Job -
Exclude the pictures and reproduce the remaining data exactly as written.

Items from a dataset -
########

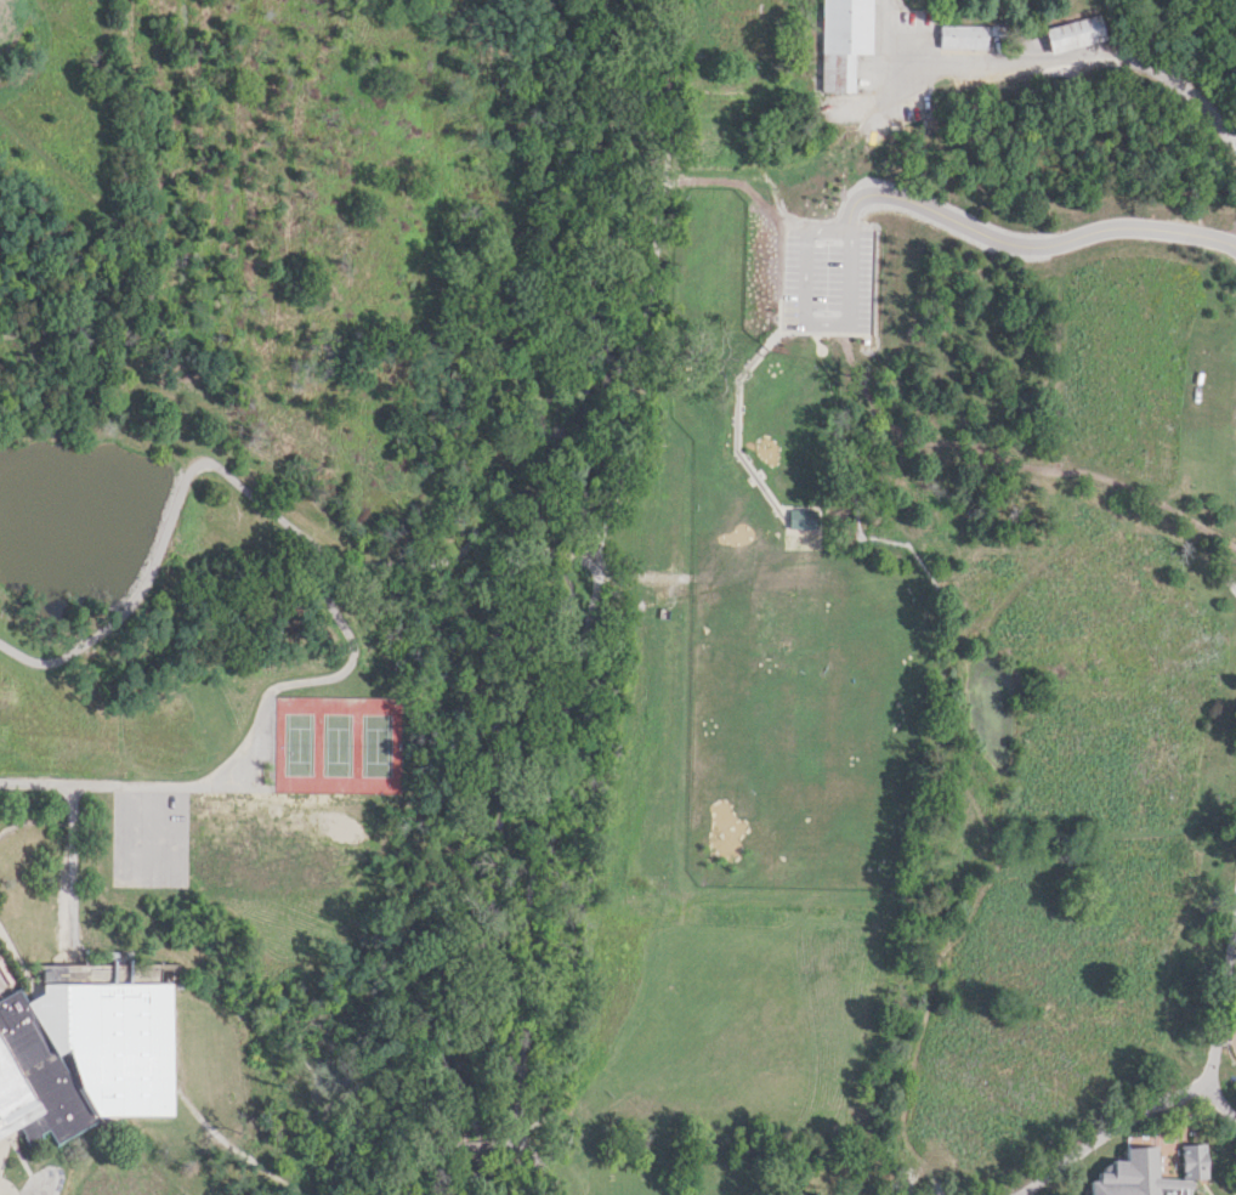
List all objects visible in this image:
building: (1076, 28)
building: (964, 34)
building: (842, 40)
road: (1052, 56)
road: (878, 126)
road: (597, 193)
road: (1025, 246)
road: (430, 284)
road: (655, 288)
road: (256, 310)
road: (792, 465)
road: (252, 498)
building: (803, 516)
park: (618, 597)
road: (248, 750)
park: (283, 808)
road: (532, 852)
road: (71, 884)
building: (82, 1048)
road: (1173, 1097)
road: (1218, 1097)
road: (218, 1136)
road: (437, 1152)
road: (538, 1164)
building: (1148, 1171)

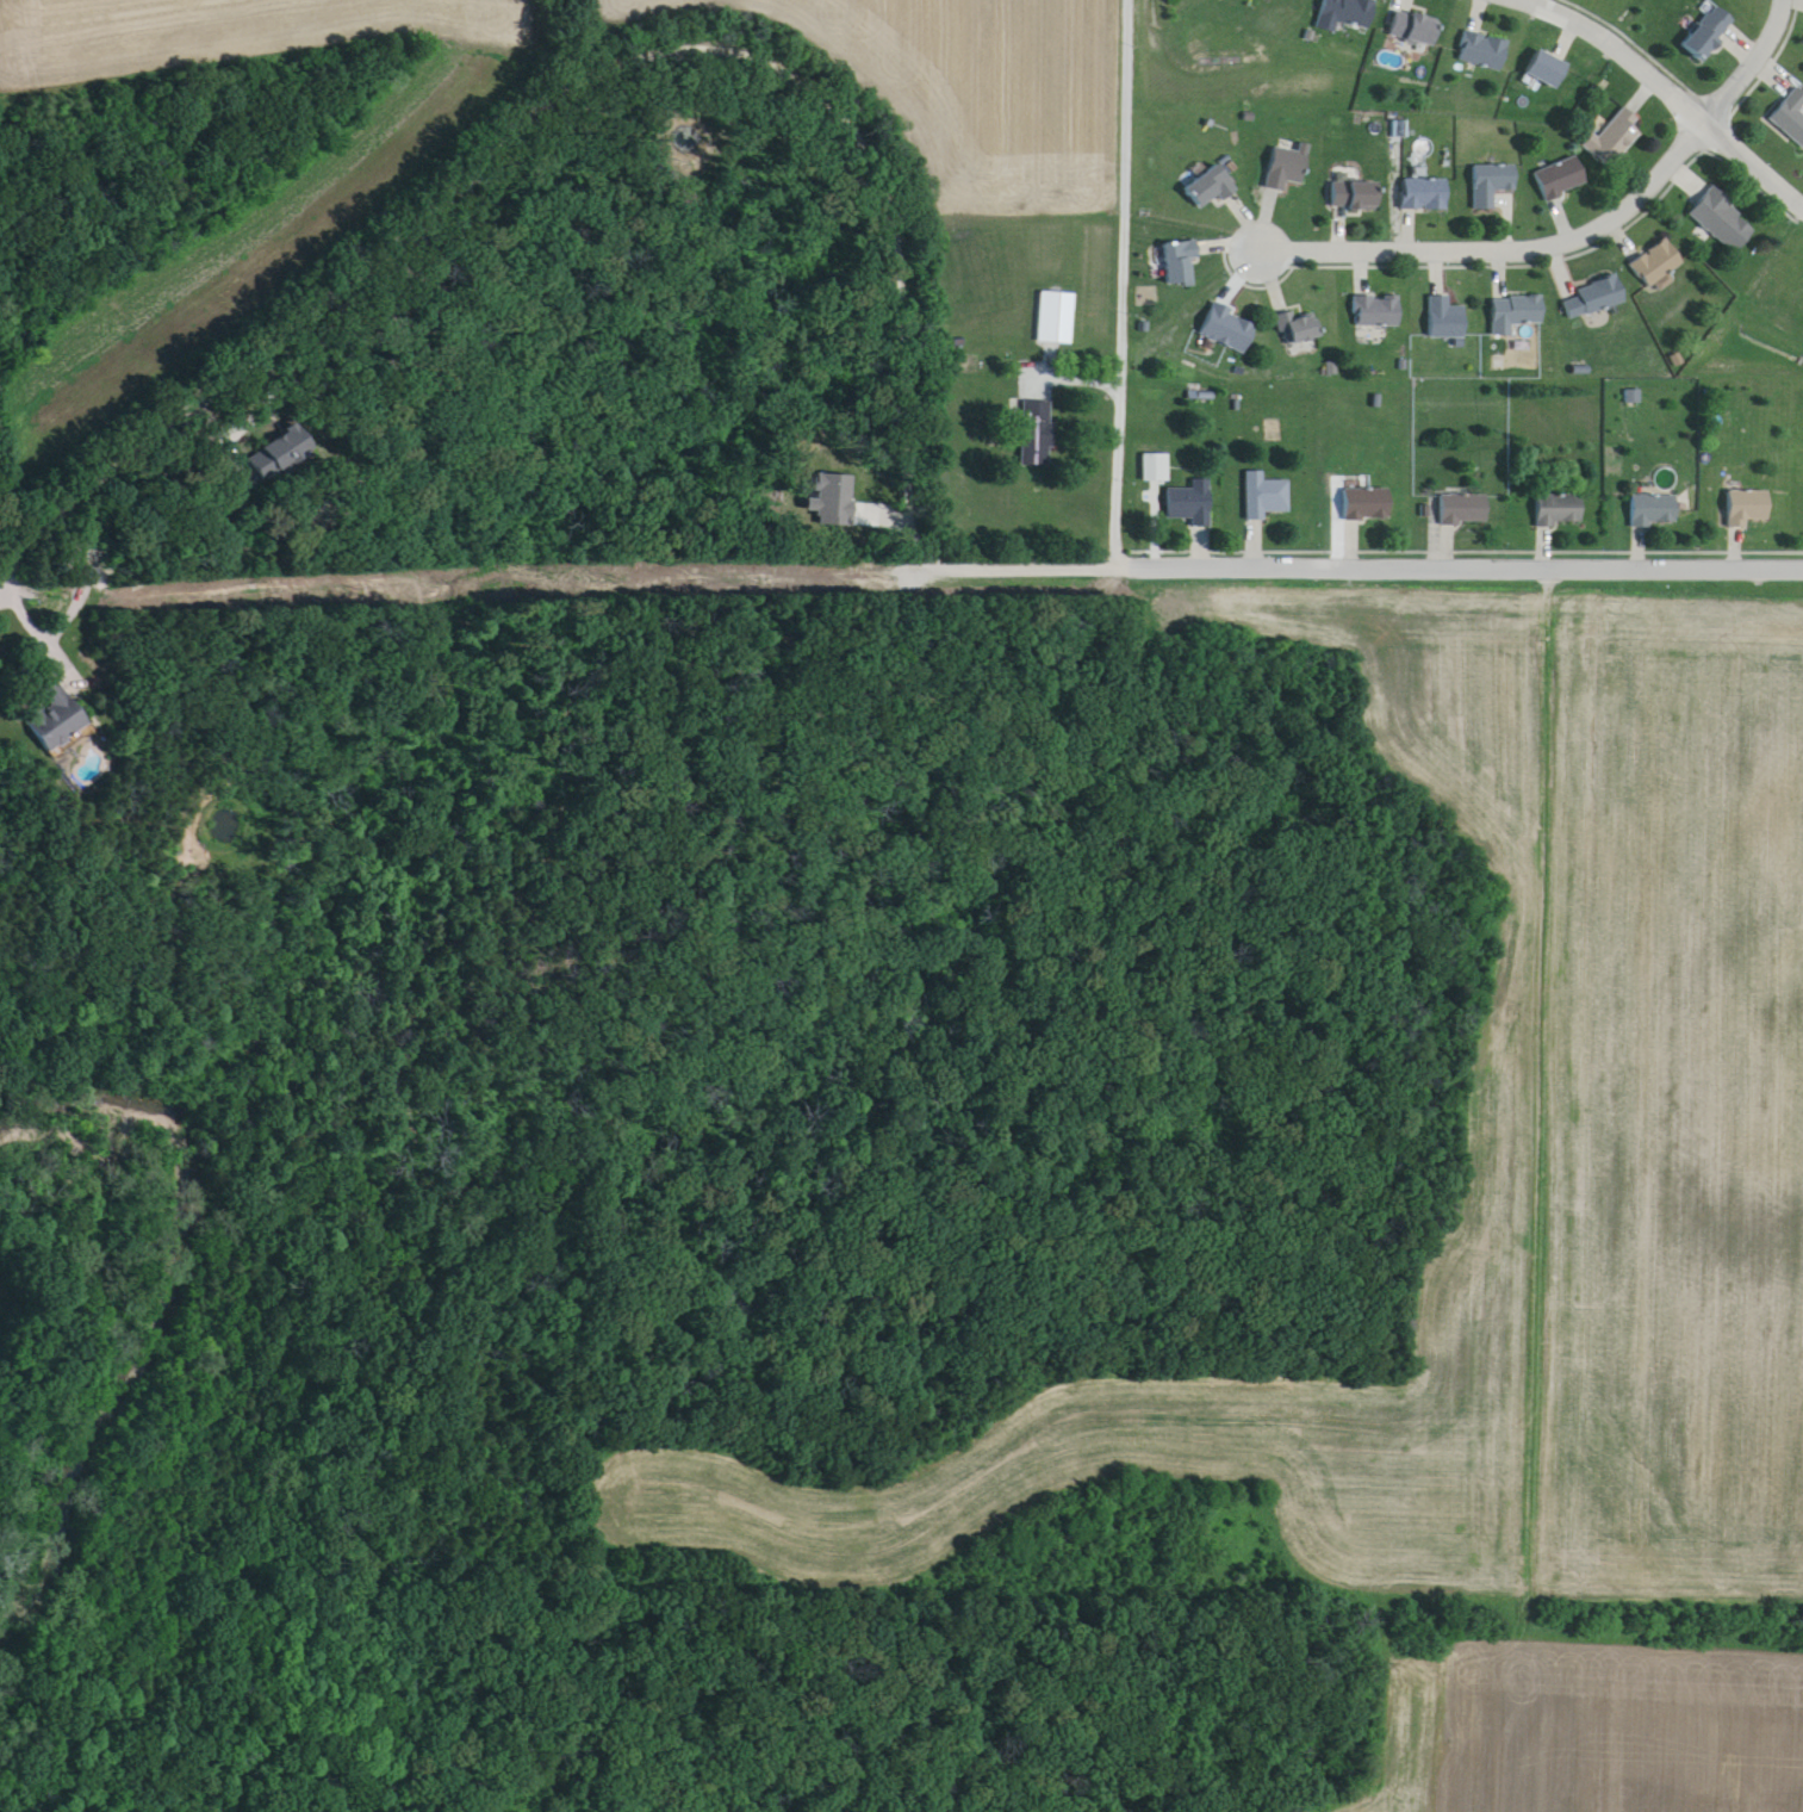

########

Completed task -
List all objects visible in this image:
building: (1076, 28)
building: (964, 34)
building: (842, 40)
road: (1052, 56)
road: (878, 126)
road: (597, 193)
road: (1025, 246)
road: (430, 284)
road: (655, 288)
road: (256, 310)
road: (792, 465)
road: (252, 498)
building: (803, 516)
park: (618, 597)
road: (248, 750)
park: (283, 808)
road: (532, 852)
road: (71, 884)
building: (82, 1048)
road: (1173, 1097)
road: (1218, 1097)
road: (218, 1136)
road: (437, 1152)
road: (538, 1164)
building: (1148, 1171)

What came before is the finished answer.